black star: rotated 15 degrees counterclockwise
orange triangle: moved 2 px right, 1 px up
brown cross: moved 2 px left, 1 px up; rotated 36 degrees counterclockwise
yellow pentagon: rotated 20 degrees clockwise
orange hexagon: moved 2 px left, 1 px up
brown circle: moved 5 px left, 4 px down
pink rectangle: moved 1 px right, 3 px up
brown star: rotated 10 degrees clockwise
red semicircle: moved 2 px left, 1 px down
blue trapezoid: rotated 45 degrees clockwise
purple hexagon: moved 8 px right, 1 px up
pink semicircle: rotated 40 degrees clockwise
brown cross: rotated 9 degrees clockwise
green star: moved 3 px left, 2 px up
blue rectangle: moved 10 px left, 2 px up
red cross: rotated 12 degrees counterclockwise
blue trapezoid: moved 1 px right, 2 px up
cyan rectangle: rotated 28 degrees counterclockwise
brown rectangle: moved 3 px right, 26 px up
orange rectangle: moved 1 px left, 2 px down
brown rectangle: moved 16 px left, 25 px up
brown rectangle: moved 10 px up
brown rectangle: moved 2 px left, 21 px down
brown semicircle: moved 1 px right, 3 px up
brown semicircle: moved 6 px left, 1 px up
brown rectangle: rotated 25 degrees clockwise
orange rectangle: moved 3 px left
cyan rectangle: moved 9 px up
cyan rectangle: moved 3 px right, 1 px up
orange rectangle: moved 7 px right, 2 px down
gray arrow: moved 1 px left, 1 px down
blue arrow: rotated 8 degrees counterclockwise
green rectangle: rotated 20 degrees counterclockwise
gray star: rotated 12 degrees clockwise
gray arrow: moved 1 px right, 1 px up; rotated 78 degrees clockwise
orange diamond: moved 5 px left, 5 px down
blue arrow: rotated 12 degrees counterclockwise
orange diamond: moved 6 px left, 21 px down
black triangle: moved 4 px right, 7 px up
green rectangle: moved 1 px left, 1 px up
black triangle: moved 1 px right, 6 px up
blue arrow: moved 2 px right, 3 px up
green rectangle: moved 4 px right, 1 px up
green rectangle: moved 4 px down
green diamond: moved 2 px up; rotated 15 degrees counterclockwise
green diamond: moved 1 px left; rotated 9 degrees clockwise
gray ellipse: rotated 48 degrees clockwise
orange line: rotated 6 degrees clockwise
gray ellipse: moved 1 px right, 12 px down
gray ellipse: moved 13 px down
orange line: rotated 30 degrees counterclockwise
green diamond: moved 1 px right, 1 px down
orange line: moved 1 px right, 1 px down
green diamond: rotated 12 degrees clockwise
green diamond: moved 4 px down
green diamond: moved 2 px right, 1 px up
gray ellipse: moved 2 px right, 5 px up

EXERCISE AIM ▸ Print all of the material above word for word, leaving nothing out and changing nothing.

RESULT FOR THIS TASK ▸
black star: rotated 15 degrees counterclockwise
orange triangle: moved 2 px right, 1 px up
brown cross: moved 2 px left, 1 px up; rotated 36 degrees counterclockwise
yellow pentagon: rotated 20 degrees clockwise
orange hexagon: moved 2 px left, 1 px up
brown circle: moved 5 px left, 4 px down
pink rectangle: moved 1 px right, 3 px up
brown star: rotated 10 degrees clockwise
red semicircle: moved 2 px left, 1 px down
blue trapezoid: rotated 45 degrees clockwise
purple hexagon: moved 8 px right, 1 px up
pink semicircle: rotated 40 degrees clockwise
brown cross: rotated 9 degrees clockwise
green star: moved 3 px left, 2 px up
blue rectangle: moved 10 px left, 2 px up
red cross: rotated 12 degrees counterclockwise
blue trapezoid: moved 1 px right, 2 px up
cyan rectangle: rotated 28 degrees counterclockwise
brown rectangle: moved 3 px right, 26 px up
orange rectangle: moved 1 px left, 2 px down
brown rectangle: moved 16 px left, 25 px up
brown rectangle: moved 10 px up
brown rectangle: moved 2 px left, 21 px down
brown semicircle: moved 1 px right, 3 px up
brown semicircle: moved 6 px left, 1 px up
brown rectangle: rotated 25 degrees clockwise
orange rectangle: moved 3 px left
cyan rectangle: moved 9 px up
cyan rectangle: moved 3 px right, 1 px up
orange rectangle: moved 7 px right, 2 px down
gray arrow: moved 1 px left, 1 px down
blue arrow: rotated 8 degrees counterclockwise
green rectangle: rotated 20 degrees counterclockwise
gray star: rotated 12 degrees clockwise
gray arrow: moved 1 px right, 1 px up; rotated 78 degrees clockwise
orange diamond: moved 5 px left, 5 px down
blue arrow: rotated 12 degrees counterclockwise
orange diamond: moved 6 px left, 21 px down
black triangle: moved 4 px right, 7 px up
green rectangle: moved 1 px left, 1 px up
black triangle: moved 1 px right, 6 px up
blue arrow: moved 2 px right, 3 px up
green rectangle: moved 4 px right, 1 px up
green rectangle: moved 4 px down
green diamond: moved 2 px up; rotated 15 degrees counterclockwise
green diamond: moved 1 px left; rotated 9 degrees clockwise
gray ellipse: rotated 48 degrees clockwise
orange line: rotated 6 degrees clockwise
gray ellipse: moved 1 px right, 12 px down
gray ellipse: moved 13 px down
orange line: rotated 30 degrees counterclockwise
green diamond: moved 1 px right, 1 px down
orange line: moved 1 px right, 1 px down
green diamond: rotated 12 degrees clockwise
green diamond: moved 4 px down
green diamond: moved 2 px right, 1 px up
gray ellipse: moved 2 px right, 5 px up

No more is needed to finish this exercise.